====== DATA FOR THIS TASK

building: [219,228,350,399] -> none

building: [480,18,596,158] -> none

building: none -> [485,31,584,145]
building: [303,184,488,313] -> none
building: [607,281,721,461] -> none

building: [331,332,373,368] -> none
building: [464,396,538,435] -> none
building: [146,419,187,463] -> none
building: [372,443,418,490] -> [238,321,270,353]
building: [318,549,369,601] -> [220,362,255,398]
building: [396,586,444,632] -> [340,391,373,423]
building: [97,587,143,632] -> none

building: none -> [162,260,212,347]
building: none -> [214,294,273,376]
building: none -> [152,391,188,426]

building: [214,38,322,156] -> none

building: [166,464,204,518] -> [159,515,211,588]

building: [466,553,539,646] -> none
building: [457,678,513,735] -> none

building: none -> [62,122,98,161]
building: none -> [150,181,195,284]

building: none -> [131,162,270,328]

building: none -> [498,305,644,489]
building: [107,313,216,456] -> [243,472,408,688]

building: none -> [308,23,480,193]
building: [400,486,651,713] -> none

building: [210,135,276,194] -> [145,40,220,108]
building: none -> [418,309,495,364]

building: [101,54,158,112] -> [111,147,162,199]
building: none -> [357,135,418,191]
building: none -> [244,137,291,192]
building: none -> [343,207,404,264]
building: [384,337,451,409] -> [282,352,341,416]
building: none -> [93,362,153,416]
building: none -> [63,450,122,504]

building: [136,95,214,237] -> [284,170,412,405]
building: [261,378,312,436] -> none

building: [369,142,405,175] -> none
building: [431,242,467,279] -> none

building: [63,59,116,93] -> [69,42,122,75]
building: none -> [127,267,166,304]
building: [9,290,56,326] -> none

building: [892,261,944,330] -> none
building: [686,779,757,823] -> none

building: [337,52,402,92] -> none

============

* [EXERCISE INSTRUCTIONS]
Using the data above, print every record exactly as shown.

* [RESULT OF THIS TASK]
building: [219,228,350,399] -> none

building: [480,18,596,158] -> none

building: none -> [485,31,584,145]
building: [303,184,488,313] -> none
building: [607,281,721,461] -> none

building: [331,332,373,368] -> none
building: [464,396,538,435] -> none
building: [146,419,187,463] -> none
building: [372,443,418,490] -> [238,321,270,353]
building: [318,549,369,601] -> [220,362,255,398]
building: [396,586,444,632] -> [340,391,373,423]
building: [97,587,143,632] -> none

building: none -> [162,260,212,347]
building: none -> [214,294,273,376]
building: none -> [152,391,188,426]

building: [214,38,322,156] -> none

building: [166,464,204,518] -> [159,515,211,588]

building: [466,553,539,646] -> none
building: [457,678,513,735] -> none

building: none -> [62,122,98,161]
building: none -> [150,181,195,284]

building: none -> [131,162,270,328]

building: none -> [498,305,644,489]
building: [107,313,216,456] -> [243,472,408,688]

building: none -> [308,23,480,193]
building: [400,486,651,713] -> none

building: [210,135,276,194] -> [145,40,220,108]
building: none -> [418,309,495,364]

building: [101,54,158,112] -> [111,147,162,199]
building: none -> [357,135,418,191]
building: none -> [244,137,291,192]
building: none -> [343,207,404,264]
building: [384,337,451,409] -> [282,352,341,416]
building: none -> [93,362,153,416]
building: none -> [63,450,122,504]

building: [136,95,214,237] -> [284,170,412,405]
building: [261,378,312,436] -> none

building: [369,142,405,175] -> none
building: [431,242,467,279] -> none

building: [63,59,116,93] -> [69,42,122,75]
building: none -> [127,267,166,304]
building: [9,290,56,326] -> none

building: [892,261,944,330] -> none
building: [686,779,757,823] -> none

building: [337,52,402,92] -> none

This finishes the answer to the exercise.